= Beginning of Section =

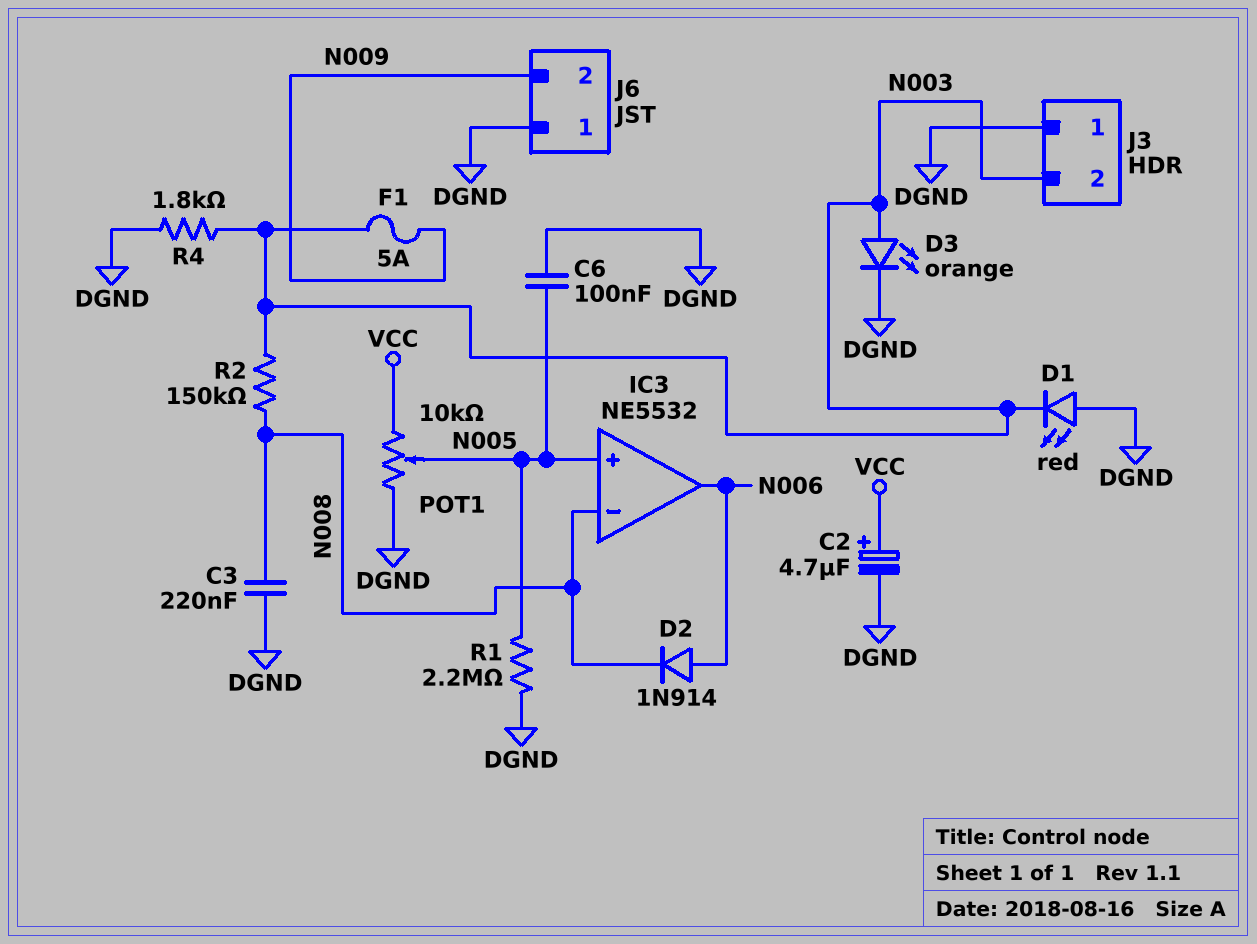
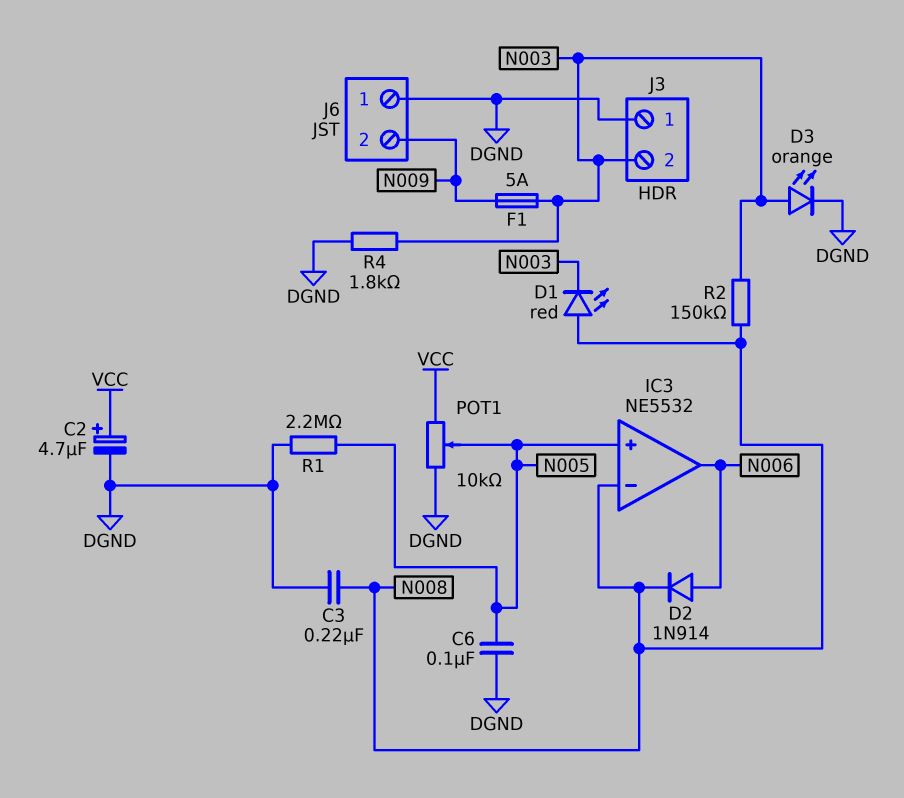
D1: LED red (A DGND, K N003) -> LED red (A N008, K N003)

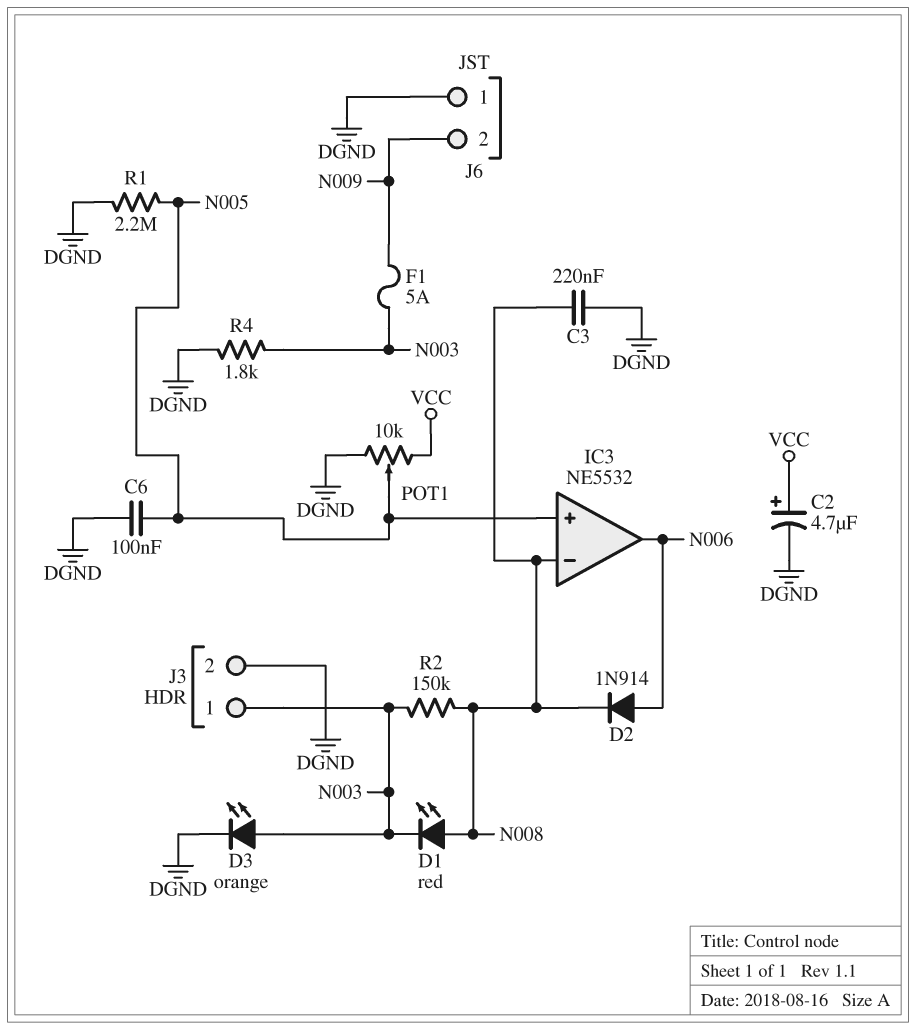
J3 pin 1: DGND -> N003
J3 pin 2: N003 -> DGND

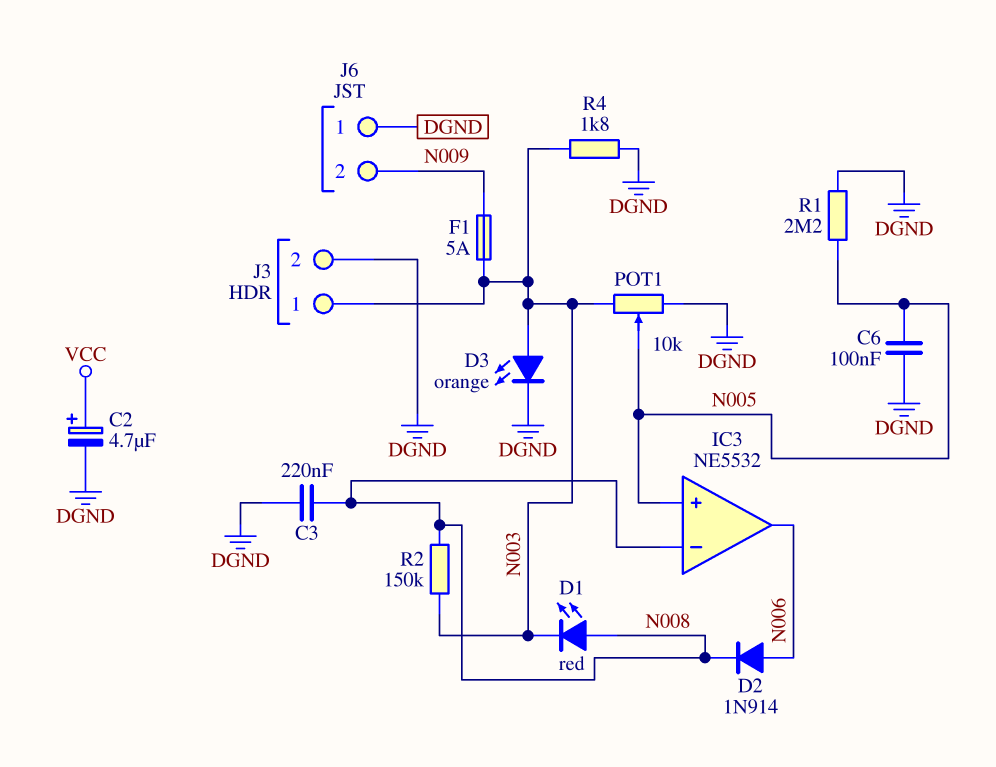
POT1: 10k (DGND, VCC, wiper N005) -> 10k (DGND, N003, wiper N005)

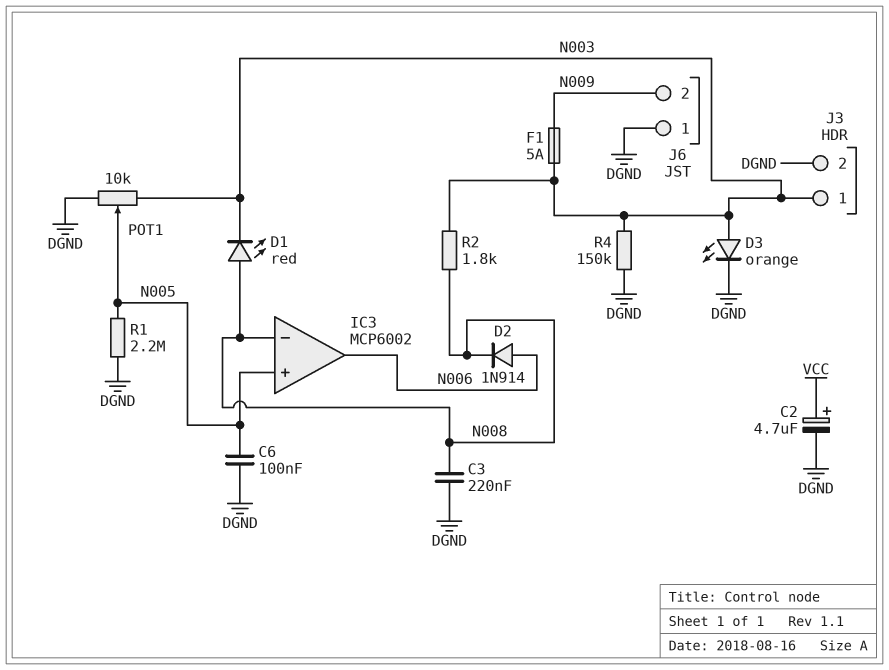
IC3: NE5532 -> MCP6002
R2: 150k (N003, N008) -> 1.8k (N003, N008)
R4: 1.8k (DGND, N003) -> 150k (DGND, N003)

= End of Section =

▶ AIM OF THE EXERCISE:
Copy out all the data above exactly, pictures excluded.

▶ RESULT FOR THIS TASK:
D1: LED red (A DGND, K N003) -> LED red (A N008, K N003)

J3 pin 1: DGND -> N003
J3 pin 2: N003 -> DGND

POT1: 10k (DGND, VCC, wiper N005) -> 10k (DGND, N003, wiper N005)

IC3: NE5532 -> MCP6002
R2: 150k (N003, N008) -> 1.8k (N003, N008)
R4: 1.8k (DGND, N003) -> 150k (DGND, N003)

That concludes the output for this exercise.